→ **ENTRIES PROVIDED**:
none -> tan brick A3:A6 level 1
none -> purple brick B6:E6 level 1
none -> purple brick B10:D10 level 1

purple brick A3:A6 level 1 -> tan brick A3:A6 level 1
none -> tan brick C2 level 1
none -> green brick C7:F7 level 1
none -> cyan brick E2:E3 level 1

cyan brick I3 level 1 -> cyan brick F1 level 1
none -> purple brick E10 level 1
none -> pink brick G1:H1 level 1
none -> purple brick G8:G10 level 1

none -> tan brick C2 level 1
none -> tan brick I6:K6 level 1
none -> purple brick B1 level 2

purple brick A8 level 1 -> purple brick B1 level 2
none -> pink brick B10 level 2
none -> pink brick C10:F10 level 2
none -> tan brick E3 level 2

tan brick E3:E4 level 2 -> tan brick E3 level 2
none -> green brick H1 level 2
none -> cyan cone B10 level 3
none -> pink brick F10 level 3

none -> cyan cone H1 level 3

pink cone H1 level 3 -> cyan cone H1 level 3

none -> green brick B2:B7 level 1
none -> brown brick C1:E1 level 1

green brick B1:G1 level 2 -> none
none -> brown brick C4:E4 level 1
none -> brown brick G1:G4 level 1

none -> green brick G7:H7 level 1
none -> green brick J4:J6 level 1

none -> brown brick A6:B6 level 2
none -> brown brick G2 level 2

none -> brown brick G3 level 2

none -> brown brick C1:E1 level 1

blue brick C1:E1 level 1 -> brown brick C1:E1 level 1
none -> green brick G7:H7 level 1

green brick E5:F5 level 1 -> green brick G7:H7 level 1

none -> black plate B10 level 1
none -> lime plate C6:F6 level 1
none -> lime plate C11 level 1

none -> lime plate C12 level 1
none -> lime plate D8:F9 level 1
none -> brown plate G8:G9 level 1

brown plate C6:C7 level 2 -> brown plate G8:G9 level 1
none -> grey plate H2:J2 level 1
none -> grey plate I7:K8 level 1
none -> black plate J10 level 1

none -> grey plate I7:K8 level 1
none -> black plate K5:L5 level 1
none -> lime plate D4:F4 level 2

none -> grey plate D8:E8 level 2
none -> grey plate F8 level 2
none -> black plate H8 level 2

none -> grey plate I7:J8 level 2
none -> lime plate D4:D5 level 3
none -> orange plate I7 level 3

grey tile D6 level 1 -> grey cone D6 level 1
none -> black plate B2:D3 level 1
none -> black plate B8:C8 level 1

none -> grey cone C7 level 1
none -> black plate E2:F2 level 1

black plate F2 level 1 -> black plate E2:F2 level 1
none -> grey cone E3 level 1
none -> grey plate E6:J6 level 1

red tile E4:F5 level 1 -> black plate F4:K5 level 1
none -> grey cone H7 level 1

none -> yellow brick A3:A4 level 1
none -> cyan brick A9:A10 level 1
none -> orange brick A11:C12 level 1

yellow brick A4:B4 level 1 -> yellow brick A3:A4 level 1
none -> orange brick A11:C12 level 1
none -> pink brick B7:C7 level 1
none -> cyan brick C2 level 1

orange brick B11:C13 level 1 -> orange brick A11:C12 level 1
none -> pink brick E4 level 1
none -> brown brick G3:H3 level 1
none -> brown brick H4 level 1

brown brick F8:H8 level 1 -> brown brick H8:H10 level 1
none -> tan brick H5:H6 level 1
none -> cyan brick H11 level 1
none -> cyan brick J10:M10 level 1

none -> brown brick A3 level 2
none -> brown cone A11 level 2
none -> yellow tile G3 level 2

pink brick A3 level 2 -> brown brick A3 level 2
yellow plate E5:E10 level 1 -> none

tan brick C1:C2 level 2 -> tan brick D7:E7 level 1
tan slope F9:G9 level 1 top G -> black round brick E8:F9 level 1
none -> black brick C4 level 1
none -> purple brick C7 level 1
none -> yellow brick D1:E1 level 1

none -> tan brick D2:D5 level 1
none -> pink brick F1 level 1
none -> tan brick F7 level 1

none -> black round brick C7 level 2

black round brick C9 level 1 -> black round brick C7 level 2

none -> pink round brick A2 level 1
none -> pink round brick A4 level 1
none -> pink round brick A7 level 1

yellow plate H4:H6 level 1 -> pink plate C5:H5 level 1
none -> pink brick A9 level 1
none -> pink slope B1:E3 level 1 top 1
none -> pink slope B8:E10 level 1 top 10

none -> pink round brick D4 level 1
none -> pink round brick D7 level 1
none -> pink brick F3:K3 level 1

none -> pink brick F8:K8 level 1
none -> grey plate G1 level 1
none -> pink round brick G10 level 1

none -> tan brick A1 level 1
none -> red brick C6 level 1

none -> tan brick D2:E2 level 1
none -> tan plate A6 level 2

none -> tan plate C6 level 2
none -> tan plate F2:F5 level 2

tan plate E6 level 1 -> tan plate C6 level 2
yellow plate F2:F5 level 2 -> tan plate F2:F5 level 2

→ **PROBLEM TO SOLVE**:
Set down, exactly as they stand above, the lines starting with the line with "none -> purple brick B1 level 2" and going on through the line with "none -> grey plate H2:J2 level 1", and no others.

→ **EXERCISE OUTPUT**:
none -> purple brick B1 level 2

purple brick A8 level 1 -> purple brick B1 level 2
none -> pink brick B10 level 2
none -> pink brick C10:F10 level 2
none -> tan brick E3 level 2

tan brick E3:E4 level 2 -> tan brick E3 level 2
none -> green brick H1 level 2
none -> cyan cone B10 level 3
none -> pink brick F10 level 3

none -> cyan cone H1 level 3

pink cone H1 level 3 -> cyan cone H1 level 3

none -> green brick B2:B7 level 1
none -> brown brick C1:E1 level 1

green brick B1:G1 level 2 -> none
none -> brown brick C4:E4 level 1
none -> brown brick G1:G4 level 1

none -> green brick G7:H7 level 1
none -> green brick J4:J6 level 1

none -> brown brick A6:B6 level 2
none -> brown brick G2 level 2

none -> brown brick G3 level 2

none -> brown brick C1:E1 level 1

blue brick C1:E1 level 1 -> brown brick C1:E1 level 1
none -> green brick G7:H7 level 1

green brick E5:F5 level 1 -> green brick G7:H7 level 1

none -> black plate B10 level 1
none -> lime plate C6:F6 level 1
none -> lime plate C11 level 1

none -> lime plate C12 level 1
none -> lime plate D8:F9 level 1
none -> brown plate G8:G9 level 1

brown plate C6:C7 level 2 -> brown plate G8:G9 level 1
none -> grey plate H2:J2 level 1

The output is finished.